Change detection outputs -
--

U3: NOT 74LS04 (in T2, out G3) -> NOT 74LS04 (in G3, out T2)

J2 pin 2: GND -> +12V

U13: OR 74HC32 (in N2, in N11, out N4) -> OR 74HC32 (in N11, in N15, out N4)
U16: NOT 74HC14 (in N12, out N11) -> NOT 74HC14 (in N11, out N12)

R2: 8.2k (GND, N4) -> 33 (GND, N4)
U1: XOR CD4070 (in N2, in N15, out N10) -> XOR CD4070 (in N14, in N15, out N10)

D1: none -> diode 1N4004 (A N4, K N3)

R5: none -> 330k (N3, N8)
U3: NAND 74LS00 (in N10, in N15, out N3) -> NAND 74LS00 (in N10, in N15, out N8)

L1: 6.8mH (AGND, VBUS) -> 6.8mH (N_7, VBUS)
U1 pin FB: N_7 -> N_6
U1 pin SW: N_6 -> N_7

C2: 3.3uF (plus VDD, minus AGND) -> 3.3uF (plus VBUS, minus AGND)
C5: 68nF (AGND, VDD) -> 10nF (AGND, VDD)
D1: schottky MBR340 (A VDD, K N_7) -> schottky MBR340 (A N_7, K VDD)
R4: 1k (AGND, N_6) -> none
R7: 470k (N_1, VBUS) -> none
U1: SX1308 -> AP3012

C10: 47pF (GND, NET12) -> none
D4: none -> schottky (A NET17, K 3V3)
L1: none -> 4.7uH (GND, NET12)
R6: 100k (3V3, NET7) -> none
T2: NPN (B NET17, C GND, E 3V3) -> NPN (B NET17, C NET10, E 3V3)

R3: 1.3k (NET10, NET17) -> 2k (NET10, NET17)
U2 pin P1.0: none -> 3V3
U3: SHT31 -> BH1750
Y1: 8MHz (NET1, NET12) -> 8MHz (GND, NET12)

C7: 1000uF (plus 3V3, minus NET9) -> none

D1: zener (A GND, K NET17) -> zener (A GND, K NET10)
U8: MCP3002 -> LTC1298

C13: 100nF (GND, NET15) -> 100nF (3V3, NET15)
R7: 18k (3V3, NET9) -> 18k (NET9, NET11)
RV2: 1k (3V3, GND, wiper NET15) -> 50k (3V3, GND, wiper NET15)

--

WHAT YOU WILL DO - If a line contains the string "AGND", it counts toward the total; state that total for the records above and nothing more.

FINISHED TASK - 4